**Work required**
Please reproduce, exactly as given, the lines running from the start of the data to the line containing "(542, 129) = (301, 473): red", inclusive, and omit the pictures.

::: Dataset records :::

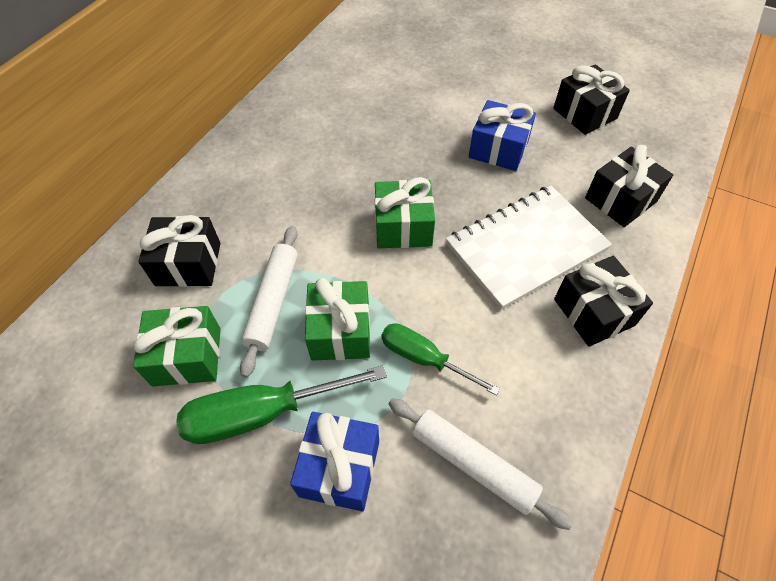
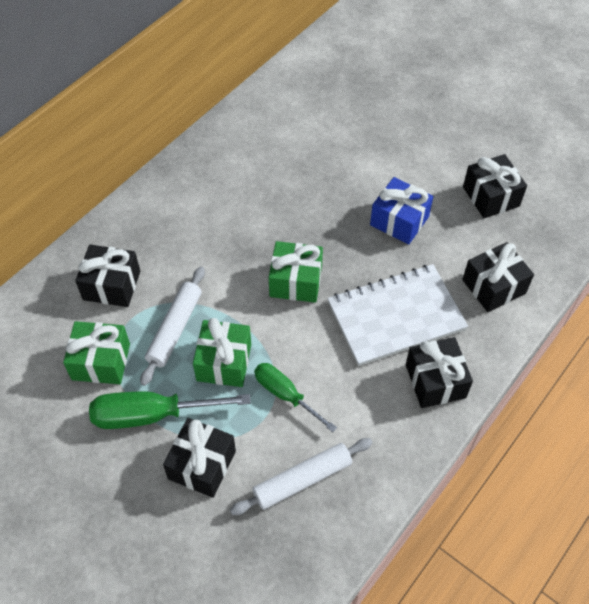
camera: 10 degrees right, 0 degrees up
(340, 468) = (202, 465): blue gift -> black gift
(473, 464) = (302, 480): white rolling pin -> white rolling pin turned 75 degrees counterclockwise

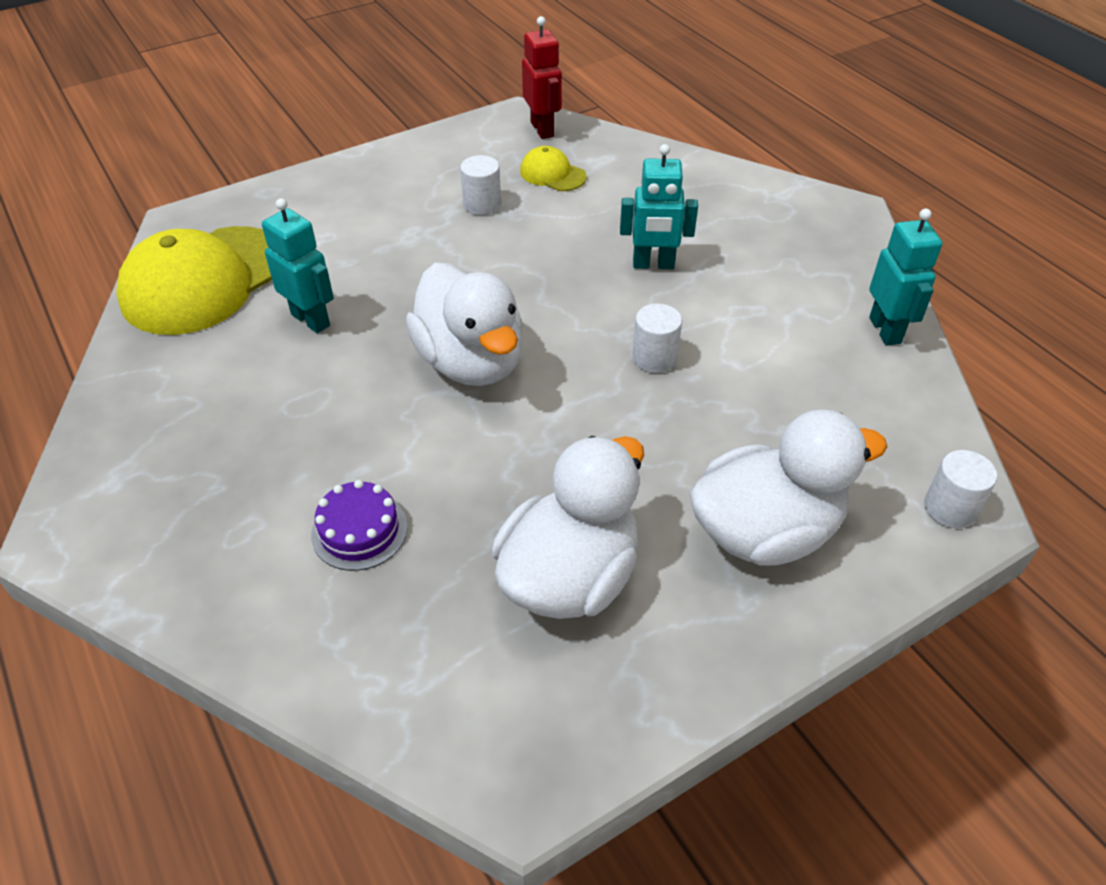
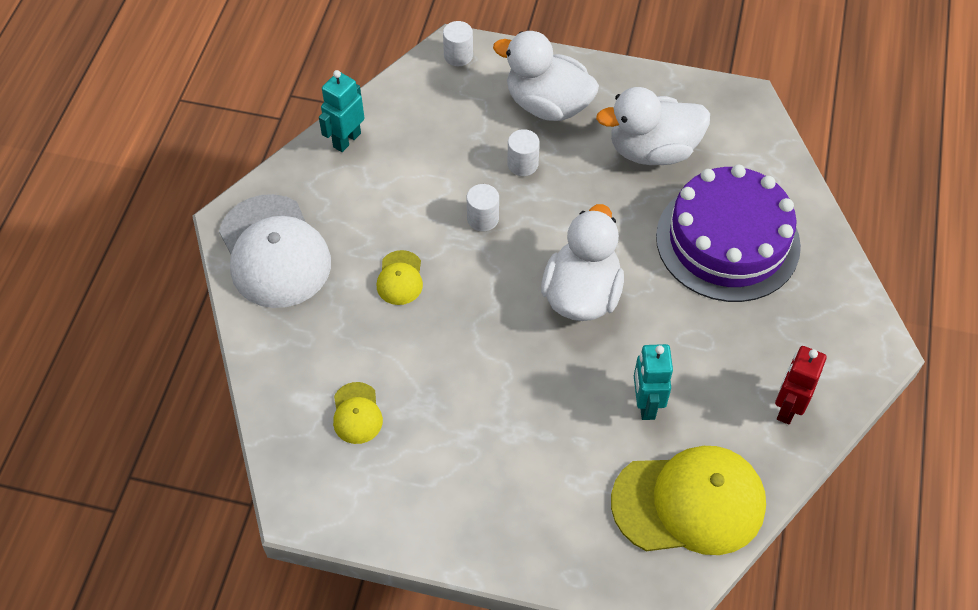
camera: 135 degrees left, 10 degrees up
(359, 530) = (727, 241): purple cake -> purple cake, size x2.44
(482, 204) = (438, 423): white cylinder -> white cylinder (522, 164)
(542, 129) = (301, 473): red robot -> red robot (787, 408)
(653, 264) = (400, 278): turquoise robot -> yellow cap
(779, 215) = (274, 252): none -> white cap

:::

**Solution to this exercise**
camera: 10 degrees right, 0 degrees up
(340, 468) = (202, 465): blue gift -> black gift
(473, 464) = (302, 480): white rolling pin -> white rolling pin turned 75 degrees counterclockwise

camera: 135 degrees left, 10 degrees up
(359, 530) = (727, 241): purple cake -> purple cake, size x2.44
(482, 204) = (438, 423): white cylinder -> white cylinder (522, 164)
(542, 129) = (301, 473): red robot -> red robot (787, 408)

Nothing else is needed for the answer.